>> START

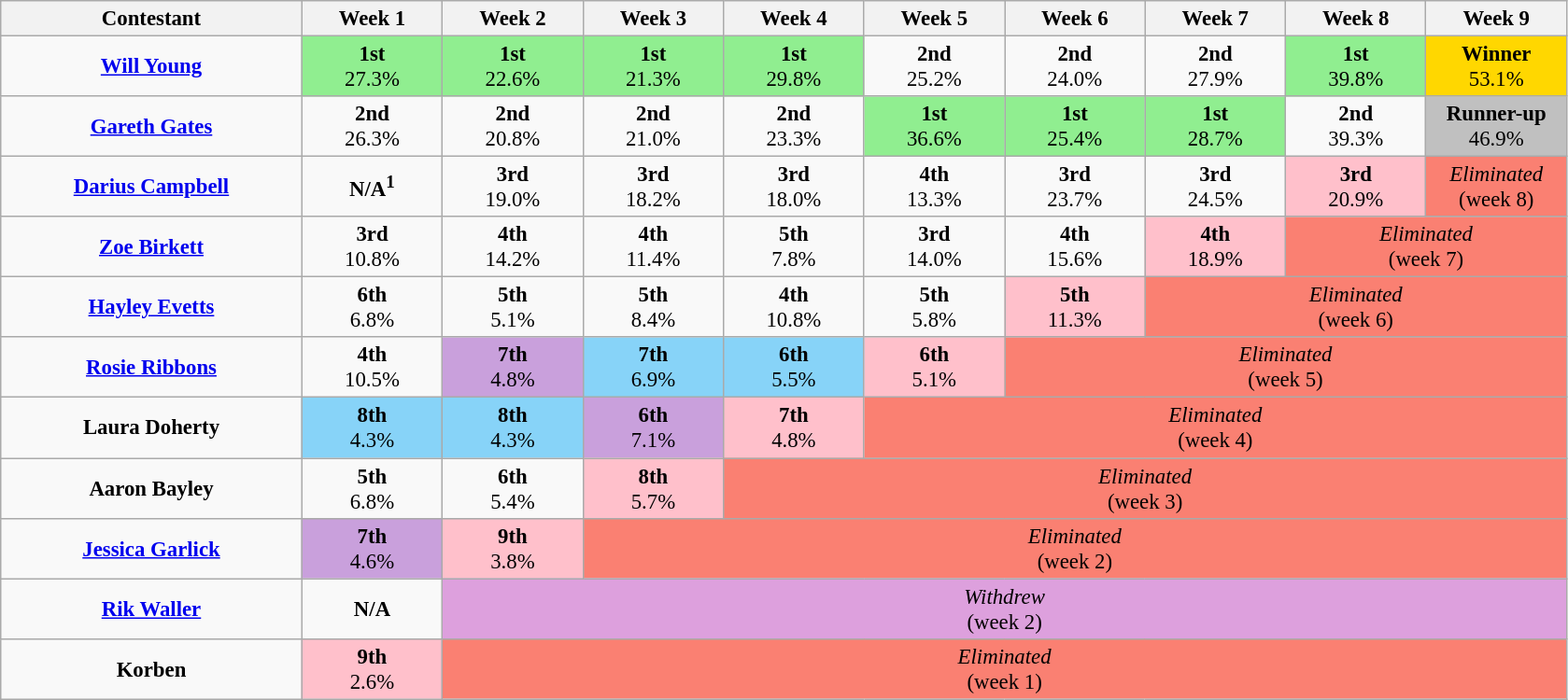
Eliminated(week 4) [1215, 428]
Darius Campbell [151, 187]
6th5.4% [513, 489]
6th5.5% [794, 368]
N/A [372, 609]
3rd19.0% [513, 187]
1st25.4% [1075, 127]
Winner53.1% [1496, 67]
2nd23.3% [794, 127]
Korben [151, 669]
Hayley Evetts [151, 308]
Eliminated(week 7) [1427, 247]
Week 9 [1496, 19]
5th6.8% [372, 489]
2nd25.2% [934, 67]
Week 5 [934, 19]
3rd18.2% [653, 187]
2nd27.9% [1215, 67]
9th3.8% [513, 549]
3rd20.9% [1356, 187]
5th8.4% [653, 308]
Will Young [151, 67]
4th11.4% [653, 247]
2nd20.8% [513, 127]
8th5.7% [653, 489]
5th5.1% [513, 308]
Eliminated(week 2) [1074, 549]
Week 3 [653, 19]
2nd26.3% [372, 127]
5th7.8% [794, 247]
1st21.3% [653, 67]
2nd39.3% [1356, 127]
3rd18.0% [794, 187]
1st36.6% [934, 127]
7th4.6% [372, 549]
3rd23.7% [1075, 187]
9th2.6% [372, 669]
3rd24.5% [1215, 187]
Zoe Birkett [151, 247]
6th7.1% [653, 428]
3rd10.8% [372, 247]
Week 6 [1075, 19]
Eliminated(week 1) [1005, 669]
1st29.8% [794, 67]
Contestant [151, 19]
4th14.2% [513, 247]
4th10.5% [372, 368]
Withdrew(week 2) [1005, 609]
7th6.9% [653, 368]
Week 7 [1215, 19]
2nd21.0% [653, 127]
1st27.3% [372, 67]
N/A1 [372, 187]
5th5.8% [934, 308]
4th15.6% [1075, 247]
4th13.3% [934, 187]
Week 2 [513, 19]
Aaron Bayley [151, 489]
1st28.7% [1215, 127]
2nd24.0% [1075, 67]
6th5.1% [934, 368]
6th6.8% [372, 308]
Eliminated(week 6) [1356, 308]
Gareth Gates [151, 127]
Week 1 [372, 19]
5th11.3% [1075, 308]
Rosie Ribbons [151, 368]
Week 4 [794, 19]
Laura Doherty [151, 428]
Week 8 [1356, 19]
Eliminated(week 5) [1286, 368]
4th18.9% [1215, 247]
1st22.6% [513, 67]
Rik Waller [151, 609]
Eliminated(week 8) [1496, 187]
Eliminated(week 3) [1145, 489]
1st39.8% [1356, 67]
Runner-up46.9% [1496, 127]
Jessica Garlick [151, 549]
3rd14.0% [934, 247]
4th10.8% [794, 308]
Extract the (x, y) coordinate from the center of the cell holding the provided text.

>> END

▸ **Problem**: Give every line of the material above as a Markdown table with two columns, No. for the row number and Line for the line itself, and leave out any blank lines. Omit the pictures.

▸ **Task answer**:
| No. | Line |
|---|---|
| 1 | Eliminated(week 4) [1215, 428] |
| 2 | Darius Campbell [151, 187] |
| 3 | 6th5.4% [513, 489] |
| 4 | 6th5.5% [794, 368] |
| 5 | N/A [372, 609] |
| 6 | 3rd19.0% [513, 187] |
| 7 | 1st25.4% [1075, 127] |
| 8 | Winner53.1% [1496, 67] |
| 9 | 2nd23.3% [794, 127] |
| 10 | Korben [151, 669] |
| 11 | Hayley Evetts [151, 308] |
| 12 | Eliminated(week 7) [1427, 247] |
| 13 | Week 9 [1496, 19] |
| 14 | 5th6.8% [372, 489] |
| 15 | 2nd25.2% [934, 67] |
| 16 | Week 5 [934, 19] |
| 17 | 3rd18.2% [653, 187] |
| 18 | 2nd27.9% [1215, 67] |
| 19 | 9th3.8% [513, 549] |
| 20 | 3rd20.9% [1356, 187] |
| 21 | 5th8.4% [653, 308] |
| 22 | Will Young [151, 67] |
| 23 | 4th11.4% [653, 247] |
| 24 | 2nd20.8% [513, 127] |
| 25 | 8th5.7% [653, 489] |
| 26 | 5th5.1% [513, 308] |
| 27 | Eliminated(week 2) [1074, 549] |
| 28 | Week 3 [653, 19] |
| 29 | 2nd26.3% [372, 127] |
| 30 | 5th7.8% [794, 247] |
| 31 | 1st21.3% [653, 67] |
| 32 | 2nd39.3% [1356, 127] |
| 33 | 3rd18.0% [794, 187] |
| 34 | 1st36.6% [934, 127] |
| 35 | 7th4.6% [372, 549] |
| 36 | 3rd23.7% [1075, 187] |
| 37 | 9th2.6% [372, 669] |
| 38 | 3rd24.5% [1215, 187] |
| 39 | Zoe Birkett [151, 247] |
| 40 | 6th7.1% [653, 428] |
| 41 | 3rd10.8% [372, 247] |
| 42 | Week 6 [1075, 19] |
| 43 | Eliminated(week 1) [1005, 669] |
| 44 | 1st29.8% [794, 67] |
| 45 | Contestant [151, 19] |
| 46 | 4th14.2% [513, 247] |
| 47 | 4th10.5% [372, 368] |
| 48 | Withdrew(week 2) [1005, 609] |
| 49 | 7th6.9% [653, 368] |
| 50 | Week 7 [1215, 19] |
| 51 | 2nd21.0% [653, 127] |
| 52 | 1st27.3% [372, 67] |
| 53 | N/A1 [372, 187] |
| 54 | 5th5.8% [934, 308] |
| 55 | 4th15.6% [1075, 247] |
| 56 | 4th13.3% [934, 187] |
| 57 | Week 2 [513, 19] |
| 58 | Aaron Bayley [151, 489] |
| 59 | 1st28.7% [1215, 127] |
| 60 | 2nd24.0% [1075, 67] |
| 61 | 6th5.1% [934, 368] |
| 62 | 6th6.8% [372, 308] |
| 63 | Eliminated(week 6) [1356, 308] |
| 64 | Gareth Gates [151, 127] |
| 65 | Week 1 [372, 19] |
| 66 | 5th11.3% [1075, 308] |
| 67 | Rosie Ribbons [151, 368] |
| 68 | Week 4 [794, 19] |
| 69 | Laura Doherty [151, 428] |
| 70 | Week 8 [1356, 19] |
| 71 | Eliminated(week 5) [1286, 368] |
| 72 | 4th18.9% [1215, 247] |
| 73 | 1st22.6% [513, 67] |
| 74 | Rik Waller [151, 609] |
| 75 | Eliminated(week 8) [1496, 187] |
| 76 | Eliminated(week 3) [1145, 489] |
| 77 | 1st39.8% [1356, 67] |
| 78 | Runner-up46.9% [1496, 127] |
| 79 | Jessica Garlick [151, 549] |
| 80 | 3rd14.0% [934, 247] |
| 81 | 4th10.8% [794, 308] |
| 82 | Extract the (x, y) coordinate from the center of the cell holding the provided text. |